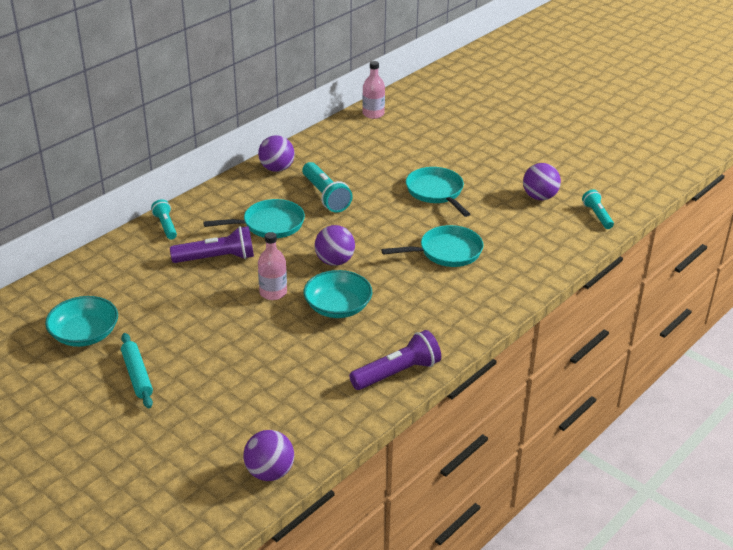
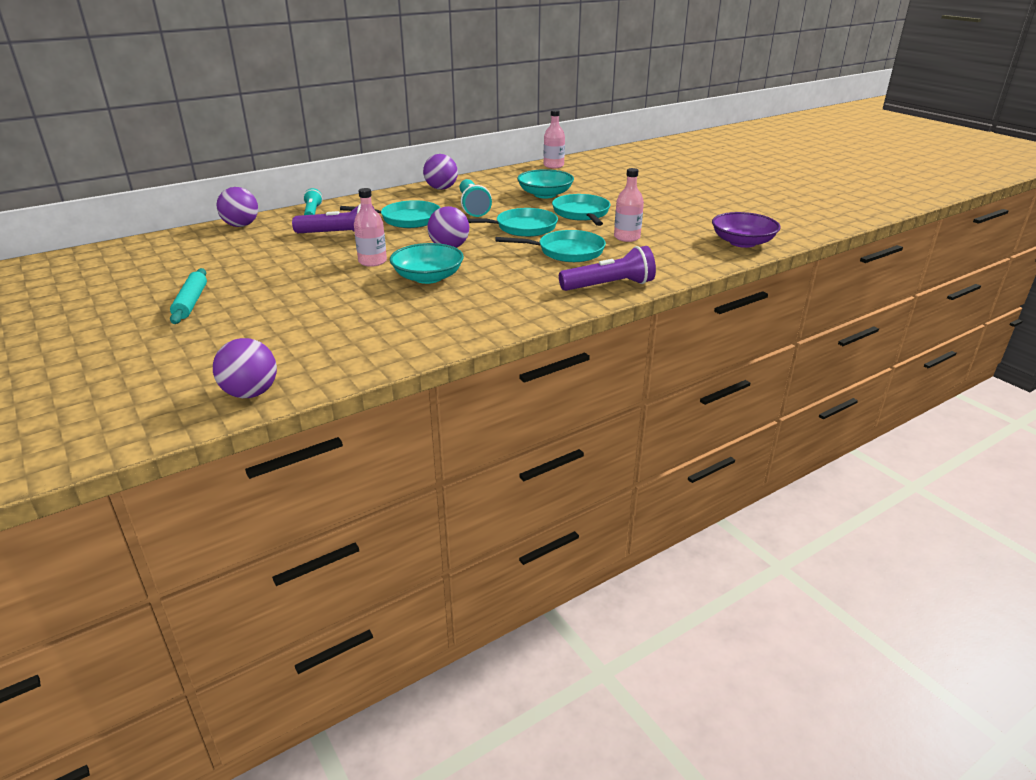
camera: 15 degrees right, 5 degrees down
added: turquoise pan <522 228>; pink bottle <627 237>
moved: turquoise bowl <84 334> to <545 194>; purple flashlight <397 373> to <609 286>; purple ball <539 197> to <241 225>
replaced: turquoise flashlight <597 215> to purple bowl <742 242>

EXERCISE BRIEF: From the material above, output every line exactly as written, dropping any picture.

RESULT OF THIS TASK:
camera: 15 degrees right, 5 degrees down
added: turquoise pan <522 228>; pink bottle <627 237>
moved: turquoise bowl <84 334> to <545 194>; purple flashlight <397 373> to <609 286>; purple ball <539 197> to <241 225>
replaced: turquoise flashlight <597 215> to purple bowl <742 242>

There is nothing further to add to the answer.